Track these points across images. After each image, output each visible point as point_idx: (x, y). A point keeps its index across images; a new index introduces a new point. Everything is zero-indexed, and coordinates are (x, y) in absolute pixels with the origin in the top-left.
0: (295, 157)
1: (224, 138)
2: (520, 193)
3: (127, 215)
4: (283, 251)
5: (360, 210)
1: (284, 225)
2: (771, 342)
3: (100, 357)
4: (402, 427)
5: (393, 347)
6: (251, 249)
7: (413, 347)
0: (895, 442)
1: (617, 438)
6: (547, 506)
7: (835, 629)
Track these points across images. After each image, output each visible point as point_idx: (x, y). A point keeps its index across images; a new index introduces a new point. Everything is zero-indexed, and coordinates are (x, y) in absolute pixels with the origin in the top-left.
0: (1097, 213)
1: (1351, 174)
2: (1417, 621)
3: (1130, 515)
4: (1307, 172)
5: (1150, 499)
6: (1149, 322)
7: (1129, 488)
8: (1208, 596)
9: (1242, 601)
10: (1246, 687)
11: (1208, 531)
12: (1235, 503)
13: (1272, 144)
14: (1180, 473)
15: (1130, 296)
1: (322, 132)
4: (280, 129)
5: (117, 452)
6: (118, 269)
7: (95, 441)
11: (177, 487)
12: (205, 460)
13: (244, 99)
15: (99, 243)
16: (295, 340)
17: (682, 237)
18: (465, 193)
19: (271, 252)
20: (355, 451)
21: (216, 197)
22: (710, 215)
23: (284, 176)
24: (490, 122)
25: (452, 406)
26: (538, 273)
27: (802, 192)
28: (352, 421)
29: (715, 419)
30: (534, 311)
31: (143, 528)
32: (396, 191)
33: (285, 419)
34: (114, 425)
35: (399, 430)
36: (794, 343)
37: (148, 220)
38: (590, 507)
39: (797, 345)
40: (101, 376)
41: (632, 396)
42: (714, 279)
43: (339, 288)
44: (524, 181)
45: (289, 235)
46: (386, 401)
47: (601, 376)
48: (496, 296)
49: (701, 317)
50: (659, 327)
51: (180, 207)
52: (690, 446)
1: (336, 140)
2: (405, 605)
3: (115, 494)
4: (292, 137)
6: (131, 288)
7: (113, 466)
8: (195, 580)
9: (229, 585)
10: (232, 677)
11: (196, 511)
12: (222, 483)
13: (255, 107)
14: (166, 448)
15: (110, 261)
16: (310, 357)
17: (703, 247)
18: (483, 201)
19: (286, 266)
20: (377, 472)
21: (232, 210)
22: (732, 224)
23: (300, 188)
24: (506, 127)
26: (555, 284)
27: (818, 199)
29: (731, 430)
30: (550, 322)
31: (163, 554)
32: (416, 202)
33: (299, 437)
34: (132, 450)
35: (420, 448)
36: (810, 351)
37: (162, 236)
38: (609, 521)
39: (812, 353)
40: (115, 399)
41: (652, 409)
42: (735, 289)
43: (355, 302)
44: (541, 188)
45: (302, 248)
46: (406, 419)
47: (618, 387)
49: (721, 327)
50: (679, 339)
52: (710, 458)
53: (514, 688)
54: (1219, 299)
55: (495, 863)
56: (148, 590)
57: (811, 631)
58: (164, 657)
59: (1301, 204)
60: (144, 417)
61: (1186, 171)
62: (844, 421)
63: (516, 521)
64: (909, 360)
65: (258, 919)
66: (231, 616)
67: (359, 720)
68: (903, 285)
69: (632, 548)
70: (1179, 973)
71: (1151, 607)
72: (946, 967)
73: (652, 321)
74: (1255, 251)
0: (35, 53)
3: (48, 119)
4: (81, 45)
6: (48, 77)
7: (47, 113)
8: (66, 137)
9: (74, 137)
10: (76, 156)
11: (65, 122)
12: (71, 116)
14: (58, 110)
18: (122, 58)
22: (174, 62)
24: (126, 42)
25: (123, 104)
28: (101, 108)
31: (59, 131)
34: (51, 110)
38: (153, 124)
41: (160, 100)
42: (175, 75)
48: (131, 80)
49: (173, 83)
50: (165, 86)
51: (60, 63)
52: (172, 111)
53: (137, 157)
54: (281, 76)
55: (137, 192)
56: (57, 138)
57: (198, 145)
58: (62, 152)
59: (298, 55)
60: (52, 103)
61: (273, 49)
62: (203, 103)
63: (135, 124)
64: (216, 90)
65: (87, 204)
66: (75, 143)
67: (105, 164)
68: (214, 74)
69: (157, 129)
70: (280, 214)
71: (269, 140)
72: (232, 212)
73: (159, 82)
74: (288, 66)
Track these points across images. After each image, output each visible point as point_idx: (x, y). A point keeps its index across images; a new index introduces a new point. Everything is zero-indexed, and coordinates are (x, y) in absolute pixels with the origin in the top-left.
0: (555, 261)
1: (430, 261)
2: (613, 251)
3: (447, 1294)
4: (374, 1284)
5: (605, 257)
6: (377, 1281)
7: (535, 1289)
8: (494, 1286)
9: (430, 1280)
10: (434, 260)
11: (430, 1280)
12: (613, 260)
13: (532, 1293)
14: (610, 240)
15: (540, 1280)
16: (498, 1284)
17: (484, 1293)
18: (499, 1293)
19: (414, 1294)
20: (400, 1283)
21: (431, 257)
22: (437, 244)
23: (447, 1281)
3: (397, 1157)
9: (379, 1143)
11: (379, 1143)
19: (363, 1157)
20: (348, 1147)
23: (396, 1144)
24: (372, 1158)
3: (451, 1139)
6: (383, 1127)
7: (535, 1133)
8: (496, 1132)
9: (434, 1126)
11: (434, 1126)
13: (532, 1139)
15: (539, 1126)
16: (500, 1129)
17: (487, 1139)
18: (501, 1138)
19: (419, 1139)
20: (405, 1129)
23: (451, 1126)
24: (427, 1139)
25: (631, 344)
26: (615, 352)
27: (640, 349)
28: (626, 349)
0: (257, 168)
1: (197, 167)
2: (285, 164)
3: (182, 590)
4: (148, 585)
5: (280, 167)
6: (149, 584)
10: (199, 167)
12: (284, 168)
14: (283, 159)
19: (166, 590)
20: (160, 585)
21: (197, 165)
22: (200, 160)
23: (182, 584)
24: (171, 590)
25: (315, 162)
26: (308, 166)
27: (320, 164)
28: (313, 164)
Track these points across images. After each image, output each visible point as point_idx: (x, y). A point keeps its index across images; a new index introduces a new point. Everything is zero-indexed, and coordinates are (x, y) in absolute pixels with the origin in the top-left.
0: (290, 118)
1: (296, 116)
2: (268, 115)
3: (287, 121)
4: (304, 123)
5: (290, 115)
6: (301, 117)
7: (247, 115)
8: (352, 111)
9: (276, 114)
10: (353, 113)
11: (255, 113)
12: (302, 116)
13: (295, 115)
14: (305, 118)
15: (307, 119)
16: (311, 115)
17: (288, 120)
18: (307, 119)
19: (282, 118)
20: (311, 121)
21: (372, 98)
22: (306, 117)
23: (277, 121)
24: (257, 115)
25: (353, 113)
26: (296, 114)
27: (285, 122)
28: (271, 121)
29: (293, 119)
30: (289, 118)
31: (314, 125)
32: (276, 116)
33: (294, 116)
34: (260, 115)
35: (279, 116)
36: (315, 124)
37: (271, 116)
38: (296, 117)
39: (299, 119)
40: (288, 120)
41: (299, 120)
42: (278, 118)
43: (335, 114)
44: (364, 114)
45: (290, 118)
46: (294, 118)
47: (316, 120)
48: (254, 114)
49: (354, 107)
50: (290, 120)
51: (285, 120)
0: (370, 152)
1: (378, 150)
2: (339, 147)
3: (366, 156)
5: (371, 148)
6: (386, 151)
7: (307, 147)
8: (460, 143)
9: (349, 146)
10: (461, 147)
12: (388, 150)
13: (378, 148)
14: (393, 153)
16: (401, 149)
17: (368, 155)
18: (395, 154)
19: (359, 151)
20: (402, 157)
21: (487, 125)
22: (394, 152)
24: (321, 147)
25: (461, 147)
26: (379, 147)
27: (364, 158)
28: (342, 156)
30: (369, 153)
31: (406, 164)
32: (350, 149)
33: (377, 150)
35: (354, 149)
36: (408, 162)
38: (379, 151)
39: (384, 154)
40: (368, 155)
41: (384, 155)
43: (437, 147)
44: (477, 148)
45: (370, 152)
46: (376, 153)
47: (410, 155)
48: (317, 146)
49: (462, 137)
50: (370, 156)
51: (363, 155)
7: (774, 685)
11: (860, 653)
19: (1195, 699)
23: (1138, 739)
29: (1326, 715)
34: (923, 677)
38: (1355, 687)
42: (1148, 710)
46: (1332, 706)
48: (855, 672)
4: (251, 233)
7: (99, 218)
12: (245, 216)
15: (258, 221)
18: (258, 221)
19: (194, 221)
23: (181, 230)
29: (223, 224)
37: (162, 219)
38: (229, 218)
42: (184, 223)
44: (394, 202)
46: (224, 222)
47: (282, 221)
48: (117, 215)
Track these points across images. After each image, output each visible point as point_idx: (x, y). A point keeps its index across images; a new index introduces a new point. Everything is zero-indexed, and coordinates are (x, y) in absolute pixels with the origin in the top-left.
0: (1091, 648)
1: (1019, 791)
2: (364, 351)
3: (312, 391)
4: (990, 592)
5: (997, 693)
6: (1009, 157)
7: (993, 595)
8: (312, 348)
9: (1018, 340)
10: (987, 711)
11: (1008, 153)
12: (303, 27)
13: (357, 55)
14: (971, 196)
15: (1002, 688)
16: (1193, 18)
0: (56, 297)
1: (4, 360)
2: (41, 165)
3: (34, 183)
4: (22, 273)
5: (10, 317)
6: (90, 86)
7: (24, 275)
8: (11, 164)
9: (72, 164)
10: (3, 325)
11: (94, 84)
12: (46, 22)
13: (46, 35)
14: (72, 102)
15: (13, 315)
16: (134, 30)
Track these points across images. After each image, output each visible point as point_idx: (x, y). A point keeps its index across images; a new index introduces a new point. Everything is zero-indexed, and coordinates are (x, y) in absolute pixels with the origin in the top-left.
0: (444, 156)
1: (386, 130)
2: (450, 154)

..........

Output the part of the items above that opens with the line containing "16: (295, 340)" and closes with the line containing "31: (143, 528)", both ends included, as a numbered list with blank lines left out.

1. 16: (295, 340)
2. 17: (682, 237)
3. 18: (465, 193)
4. 19: (271, 252)
5. 20: (355, 451)
6. 21: (216, 197)
7. 22: (710, 215)
8. 23: (284, 176)
9. 24: (490, 122)
10. 25: (452, 406)
11. 26: (538, 273)
12. 27: (802, 192)
13. 28: (352, 421)
14. 29: (715, 419)
15. 30: (534, 311)
16. 31: (143, 528)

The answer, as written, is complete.